**Problem details**
When the line containing "PURPLE JAR 166,702" is found in the data below, copy it and each line after it through the line containing "camera: 175 degrees left, 15 degrees down", exactly and with no others.

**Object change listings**
....................
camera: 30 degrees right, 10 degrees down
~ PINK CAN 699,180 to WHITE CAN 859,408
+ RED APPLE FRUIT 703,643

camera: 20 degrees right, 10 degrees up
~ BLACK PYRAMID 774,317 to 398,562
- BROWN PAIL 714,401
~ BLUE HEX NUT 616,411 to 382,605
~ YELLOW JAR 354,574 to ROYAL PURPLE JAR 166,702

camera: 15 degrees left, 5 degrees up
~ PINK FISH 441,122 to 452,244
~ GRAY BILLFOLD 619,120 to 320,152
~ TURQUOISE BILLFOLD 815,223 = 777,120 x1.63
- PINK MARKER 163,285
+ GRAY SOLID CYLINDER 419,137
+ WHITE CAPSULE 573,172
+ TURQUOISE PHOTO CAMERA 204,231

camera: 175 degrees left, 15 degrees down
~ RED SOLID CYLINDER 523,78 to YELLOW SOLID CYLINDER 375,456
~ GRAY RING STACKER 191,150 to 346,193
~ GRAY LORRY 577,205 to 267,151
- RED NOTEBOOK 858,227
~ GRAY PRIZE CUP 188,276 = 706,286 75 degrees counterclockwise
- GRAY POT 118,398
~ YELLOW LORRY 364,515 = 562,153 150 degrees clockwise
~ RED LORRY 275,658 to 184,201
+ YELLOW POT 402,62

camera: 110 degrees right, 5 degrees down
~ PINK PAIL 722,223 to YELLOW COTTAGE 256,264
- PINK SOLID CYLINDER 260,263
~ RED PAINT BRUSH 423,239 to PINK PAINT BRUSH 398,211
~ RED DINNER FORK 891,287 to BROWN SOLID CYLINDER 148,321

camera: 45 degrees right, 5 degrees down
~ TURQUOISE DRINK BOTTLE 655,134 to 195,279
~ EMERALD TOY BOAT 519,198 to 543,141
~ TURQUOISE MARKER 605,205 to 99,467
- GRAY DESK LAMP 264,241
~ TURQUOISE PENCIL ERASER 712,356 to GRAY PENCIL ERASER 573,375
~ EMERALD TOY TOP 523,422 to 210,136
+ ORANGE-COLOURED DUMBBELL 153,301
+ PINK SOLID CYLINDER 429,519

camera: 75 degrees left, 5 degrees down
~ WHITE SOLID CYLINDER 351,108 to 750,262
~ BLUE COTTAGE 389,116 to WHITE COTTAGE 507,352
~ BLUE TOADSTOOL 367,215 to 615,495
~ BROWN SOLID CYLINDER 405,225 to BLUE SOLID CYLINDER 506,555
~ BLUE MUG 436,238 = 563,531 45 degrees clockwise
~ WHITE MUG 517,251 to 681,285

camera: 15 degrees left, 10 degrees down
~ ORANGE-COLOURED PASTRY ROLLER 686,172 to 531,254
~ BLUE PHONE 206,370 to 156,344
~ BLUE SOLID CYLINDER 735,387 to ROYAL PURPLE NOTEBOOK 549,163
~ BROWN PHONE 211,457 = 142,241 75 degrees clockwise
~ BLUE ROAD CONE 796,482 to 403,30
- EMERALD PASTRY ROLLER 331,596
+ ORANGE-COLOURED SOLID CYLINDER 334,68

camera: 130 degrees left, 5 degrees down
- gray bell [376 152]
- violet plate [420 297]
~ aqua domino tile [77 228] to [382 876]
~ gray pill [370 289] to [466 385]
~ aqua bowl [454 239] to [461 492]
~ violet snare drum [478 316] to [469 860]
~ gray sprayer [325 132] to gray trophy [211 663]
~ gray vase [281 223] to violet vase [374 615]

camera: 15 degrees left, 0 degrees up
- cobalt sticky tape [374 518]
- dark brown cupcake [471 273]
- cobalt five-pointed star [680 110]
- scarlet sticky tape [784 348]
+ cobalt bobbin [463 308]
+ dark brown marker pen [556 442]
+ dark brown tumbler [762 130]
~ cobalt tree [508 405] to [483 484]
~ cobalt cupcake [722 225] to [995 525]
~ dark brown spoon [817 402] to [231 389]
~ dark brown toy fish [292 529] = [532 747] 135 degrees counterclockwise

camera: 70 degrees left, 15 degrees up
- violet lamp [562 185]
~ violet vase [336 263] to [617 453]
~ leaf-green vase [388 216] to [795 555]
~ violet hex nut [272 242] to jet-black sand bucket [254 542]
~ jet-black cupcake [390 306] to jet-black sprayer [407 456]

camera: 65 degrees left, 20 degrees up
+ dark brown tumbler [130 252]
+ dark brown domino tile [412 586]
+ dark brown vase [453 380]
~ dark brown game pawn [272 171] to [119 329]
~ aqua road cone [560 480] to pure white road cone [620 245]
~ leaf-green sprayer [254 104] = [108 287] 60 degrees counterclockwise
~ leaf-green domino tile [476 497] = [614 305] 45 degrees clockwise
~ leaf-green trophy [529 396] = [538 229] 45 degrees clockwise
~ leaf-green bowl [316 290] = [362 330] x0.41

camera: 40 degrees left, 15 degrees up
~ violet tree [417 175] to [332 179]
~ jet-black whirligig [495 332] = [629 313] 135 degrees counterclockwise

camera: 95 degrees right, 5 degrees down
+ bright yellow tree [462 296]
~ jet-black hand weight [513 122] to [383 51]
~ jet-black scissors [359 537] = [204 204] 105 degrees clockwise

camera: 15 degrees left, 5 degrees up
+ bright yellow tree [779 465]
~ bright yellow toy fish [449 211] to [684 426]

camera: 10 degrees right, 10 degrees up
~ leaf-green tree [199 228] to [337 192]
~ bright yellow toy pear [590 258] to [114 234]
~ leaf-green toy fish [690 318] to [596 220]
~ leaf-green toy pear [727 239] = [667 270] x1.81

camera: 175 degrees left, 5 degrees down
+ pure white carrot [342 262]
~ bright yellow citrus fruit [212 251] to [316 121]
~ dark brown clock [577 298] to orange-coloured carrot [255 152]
....................
**Response to this exercise**
~ YELLOW JAR 354,574 to ROYAL PURPLE JAR 166,702

camera: 15 degrees left, 5 degrees up
~ PINK FISH 441,122 to 452,244
~ GRAY BILLFOLD 619,120 to 320,152
~ TURQUOISE BILLFOLD 815,223 = 777,120 x1.63
- PINK MARKER 163,285
+ GRAY SOLID CYLINDER 419,137
+ WHITE CAPSULE 573,172
+ TURQUOISE PHOTO CAMERA 204,231

camera: 175 degrees left, 15 degrees down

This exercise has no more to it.